### [YOUR GOAL]
Where a picture appears, skip it; print everything else in the records exactly as it stands.

--- MATERIAL FOR THE TASK ---

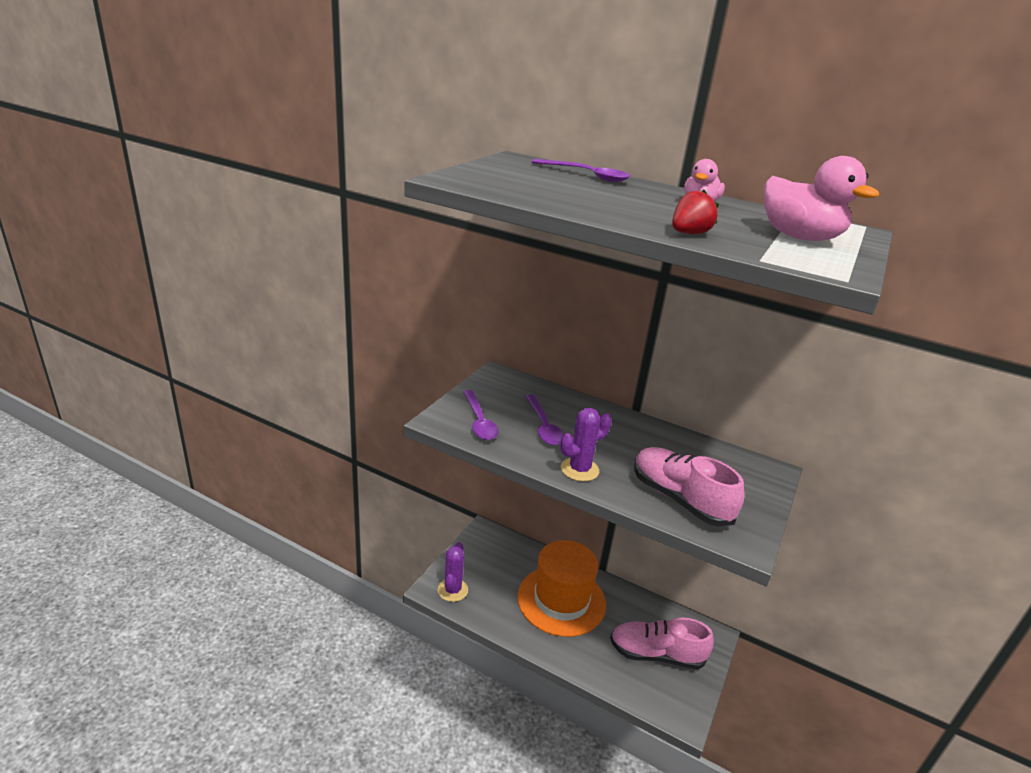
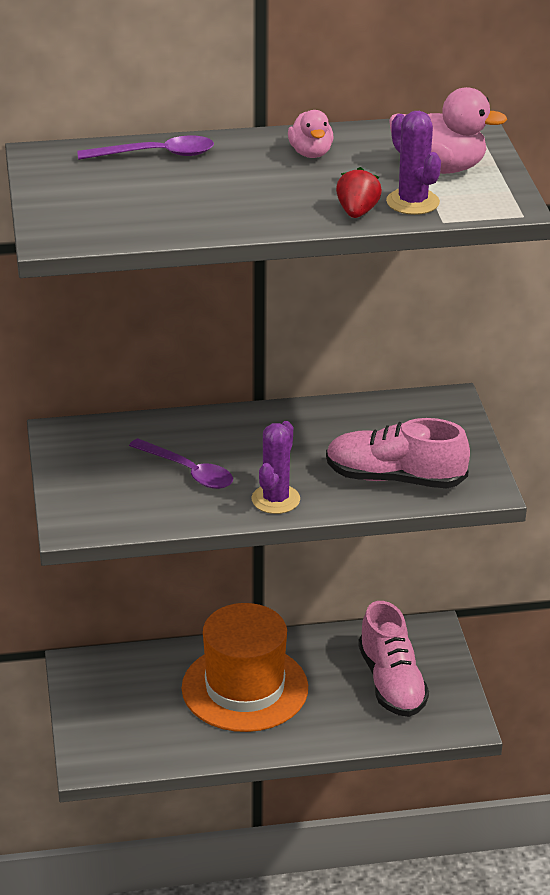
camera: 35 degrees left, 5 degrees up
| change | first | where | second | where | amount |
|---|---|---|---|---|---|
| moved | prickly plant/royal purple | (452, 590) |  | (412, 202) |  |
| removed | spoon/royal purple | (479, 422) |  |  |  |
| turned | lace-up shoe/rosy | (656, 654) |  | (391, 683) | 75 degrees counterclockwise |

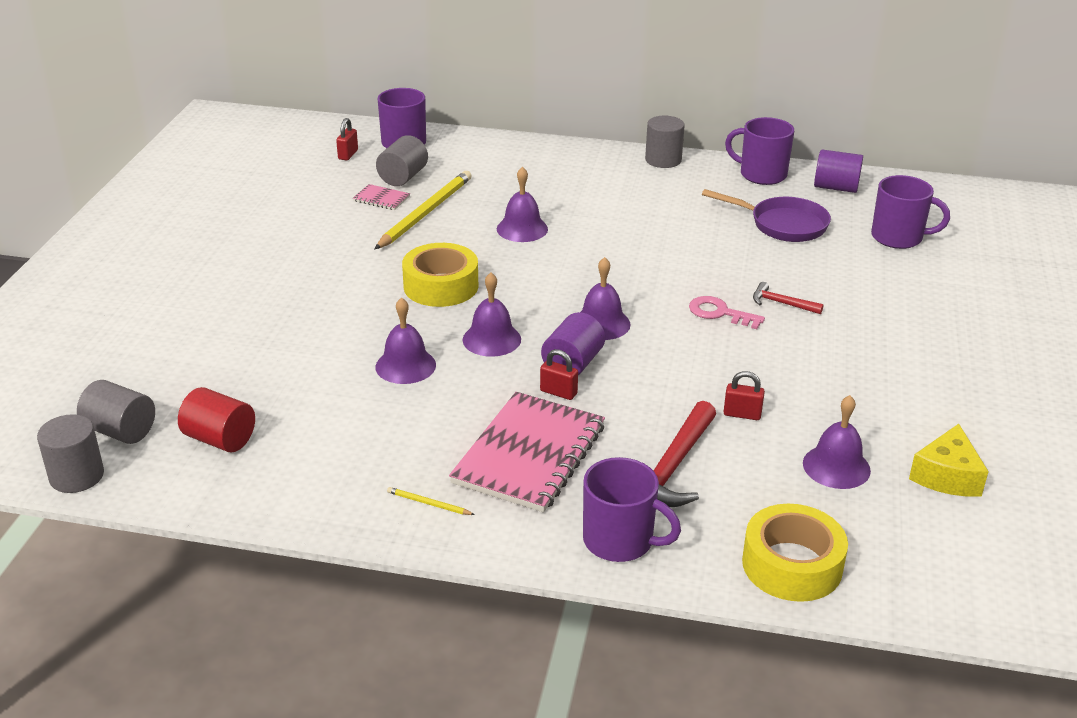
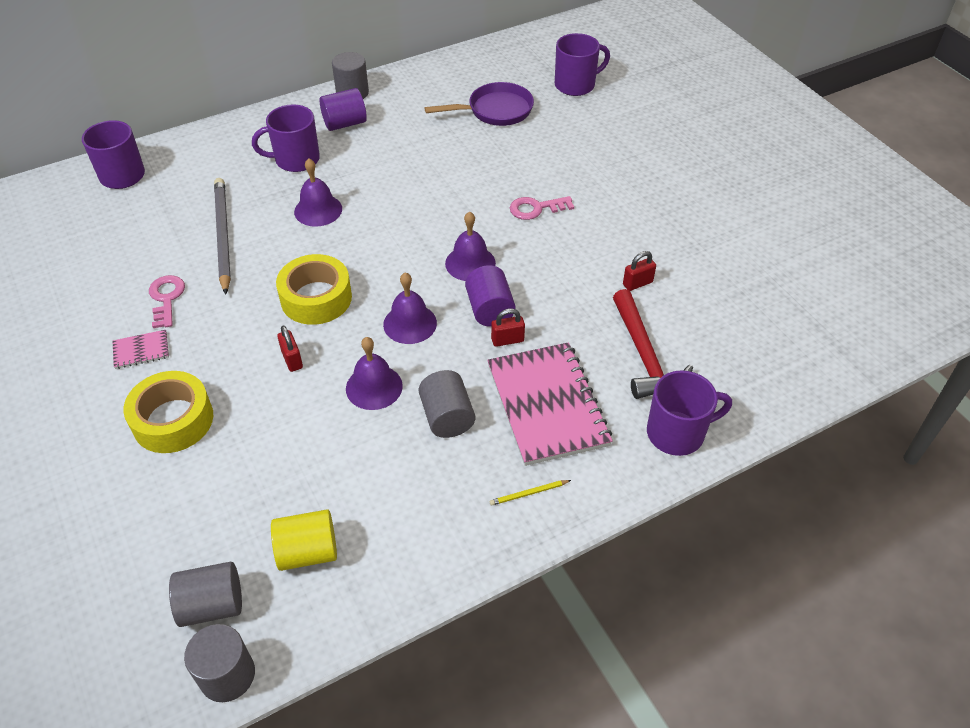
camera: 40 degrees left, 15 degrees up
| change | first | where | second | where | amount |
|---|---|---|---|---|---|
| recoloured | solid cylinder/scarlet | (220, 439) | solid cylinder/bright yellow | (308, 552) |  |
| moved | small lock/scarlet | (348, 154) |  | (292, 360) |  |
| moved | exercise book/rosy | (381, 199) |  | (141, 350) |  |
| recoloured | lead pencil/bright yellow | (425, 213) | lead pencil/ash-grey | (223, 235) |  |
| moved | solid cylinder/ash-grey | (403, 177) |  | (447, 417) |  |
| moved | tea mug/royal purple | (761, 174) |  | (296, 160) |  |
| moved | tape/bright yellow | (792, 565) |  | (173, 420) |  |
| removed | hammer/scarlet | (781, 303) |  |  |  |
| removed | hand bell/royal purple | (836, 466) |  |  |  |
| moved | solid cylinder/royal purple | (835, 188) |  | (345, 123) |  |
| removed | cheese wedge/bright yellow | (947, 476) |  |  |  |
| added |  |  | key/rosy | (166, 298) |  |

---

### [RESPONSE FOR THIS EXERCISE]
camera: 35 degrees left, 5 degrees up
| change | first | where | second | where | amount |
|---|---|---|---|---|---|
| moved | prickly plant/royal purple | (452, 590) |  | (412, 202) |  |
| removed | spoon/royal purple | (479, 422) |  |  |  |
| turned | lace-up shoe/rosy | (656, 654) |  | (391, 683) | 75 degrees counterclockwise |

camera: 40 degrees left, 15 degrees up
| change | first | where | second | where | amount |
|---|---|---|---|---|---|
| recoloured | solid cylinder/scarlet | (220, 439) | solid cylinder/bright yellow | (308, 552) |  |
| moved | small lock/scarlet | (348, 154) |  | (292, 360) |  |
| moved | exercise book/rosy | (381, 199) |  | (141, 350) |  |
| recoloured | lead pencil/bright yellow | (425, 213) | lead pencil/ash-grey | (223, 235) |  |
| moved | solid cylinder/ash-grey | (403, 177) |  | (447, 417) |  |
| moved | tea mug/royal purple | (761, 174) |  | (296, 160) |  |
| moved | tape/bright yellow | (792, 565) |  | (173, 420) |  |
| removed | hammer/scarlet | (781, 303) |  |  |  |
| removed | hand bell/royal purple | (836, 466) |  |  |  |
| moved | solid cylinder/royal purple | (835, 188) |  | (345, 123) |  |
| removed | cheese wedge/bright yellow | (947, 476) |  |  |  |
| added |  |  | key/rosy | (166, 298) |  |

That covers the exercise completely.